▸ **Exercise**: Reproduce the lines below, substituting "snapshot" for every occurrence of "screenshot" and leaving all other text unchanged.

▸ **Task input**:
☆ ☆ ☆

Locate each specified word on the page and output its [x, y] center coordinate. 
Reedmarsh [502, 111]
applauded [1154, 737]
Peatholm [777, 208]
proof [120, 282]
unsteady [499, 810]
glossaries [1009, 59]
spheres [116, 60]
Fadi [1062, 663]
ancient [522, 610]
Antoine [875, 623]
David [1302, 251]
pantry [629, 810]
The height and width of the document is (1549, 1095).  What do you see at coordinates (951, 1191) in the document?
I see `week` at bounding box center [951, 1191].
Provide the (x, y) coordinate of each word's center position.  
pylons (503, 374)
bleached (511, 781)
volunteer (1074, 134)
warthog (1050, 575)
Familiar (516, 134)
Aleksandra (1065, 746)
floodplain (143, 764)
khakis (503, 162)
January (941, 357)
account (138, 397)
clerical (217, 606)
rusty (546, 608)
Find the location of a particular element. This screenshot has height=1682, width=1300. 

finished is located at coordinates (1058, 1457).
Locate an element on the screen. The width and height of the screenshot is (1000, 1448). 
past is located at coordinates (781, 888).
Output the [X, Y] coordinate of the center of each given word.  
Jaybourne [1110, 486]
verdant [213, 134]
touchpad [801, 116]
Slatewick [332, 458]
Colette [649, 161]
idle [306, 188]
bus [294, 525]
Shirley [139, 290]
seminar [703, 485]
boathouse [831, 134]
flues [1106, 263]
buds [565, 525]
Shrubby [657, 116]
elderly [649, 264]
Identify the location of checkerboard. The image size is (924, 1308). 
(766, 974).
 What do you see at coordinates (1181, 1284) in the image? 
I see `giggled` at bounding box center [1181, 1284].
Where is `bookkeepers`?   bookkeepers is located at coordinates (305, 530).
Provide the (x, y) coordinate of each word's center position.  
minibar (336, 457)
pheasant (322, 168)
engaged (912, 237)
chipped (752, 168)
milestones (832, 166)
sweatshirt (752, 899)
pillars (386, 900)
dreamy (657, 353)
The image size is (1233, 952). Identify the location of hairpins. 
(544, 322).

☆ ☆ ☆

▸ **Reply**:
Locate each specified word on the page and output its [x, y] center coordinate. 
Reedmarsh [502, 111]
applauded [1154, 737]
Peatholm [777, 208]
proof [120, 282]
unsteady [499, 810]
glossaries [1009, 59]
spheres [116, 60]
Fadi [1062, 663]
ancient [522, 610]
Antoine [875, 623]
David [1302, 251]
pantry [629, 810]
The height and width of the document is (1549, 1095).  What do you see at coordinates (951, 1191) in the document?
I see `week` at bounding box center [951, 1191].
Provide the (x, y) coordinate of each word's center position.  
pylons (503, 374)
bleached (511, 781)
volunteer (1074, 134)
warthog (1050, 575)
Familiar (516, 134)
Aleksandra (1065, 746)
floodplain (143, 764)
khakis (503, 162)
January (941, 357)
account (138, 397)
clerical (217, 606)
rusty (546, 608)
Find the location of a particular element. This snapshot has height=1682, width=1300. 

finished is located at coordinates (1058, 1457).
Locate an element on the screen. The width and height of the snapshot is (1000, 1448). 
past is located at coordinates (781, 888).
Output the [X, Y] coordinate of the center of each given word.  
Jaybourne [1110, 486]
verdant [213, 134]
touchpad [801, 116]
Slatewick [332, 458]
Colette [649, 161]
idle [306, 188]
bus [294, 525]
Shirley [139, 290]
seminar [703, 485]
boathouse [831, 134]
flues [1106, 263]
buds [565, 525]
Shrubby [657, 116]
elderly [649, 264]
Identify the location of checkerboard. The image size is (924, 1308). 
(766, 974).
 What do you see at coordinates (1181, 1284) in the image? 
I see `giggled` at bounding box center [1181, 1284].
Where is `bookkeepers`?   bookkeepers is located at coordinates (305, 530).
Provide the (x, y) coordinate of each word's center position.  
minibar (336, 457)
pheasant (322, 168)
engaged (912, 237)
chipped (752, 168)
milestones (832, 166)
sweatshirt (752, 899)
pillars (386, 900)
dreamy (657, 353)
The image size is (1233, 952). Identify the location of hairpins. 
(544, 322).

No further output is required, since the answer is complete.